_ENTRIES SUPPLIED_
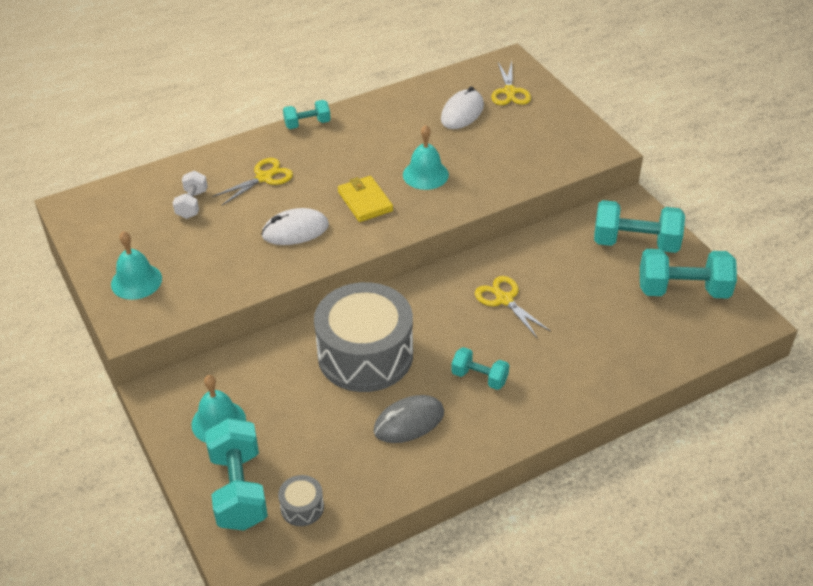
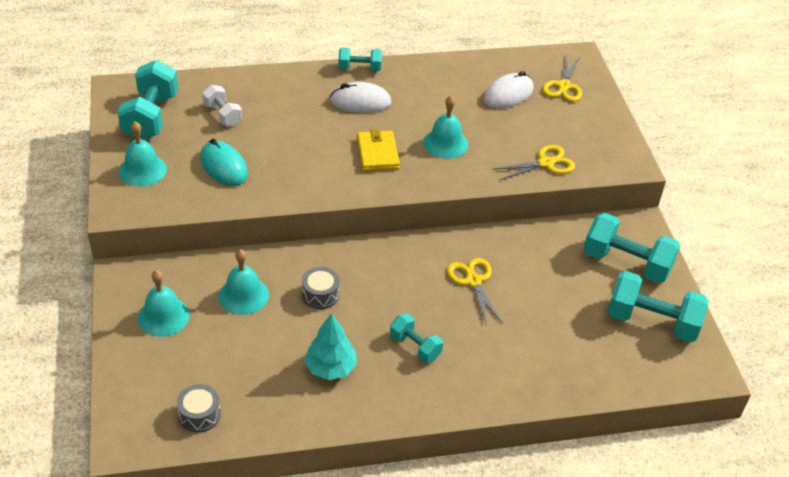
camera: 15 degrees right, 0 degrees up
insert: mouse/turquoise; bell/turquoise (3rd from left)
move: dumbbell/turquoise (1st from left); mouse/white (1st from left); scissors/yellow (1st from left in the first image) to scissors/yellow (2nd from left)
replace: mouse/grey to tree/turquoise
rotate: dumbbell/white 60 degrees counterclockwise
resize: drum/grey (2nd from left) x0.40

_THE PROBLEM_
Look over the data and work out how many lines include the word "mouse"; reply with the number only.

_OUTPUT FOR THIS TASK_
3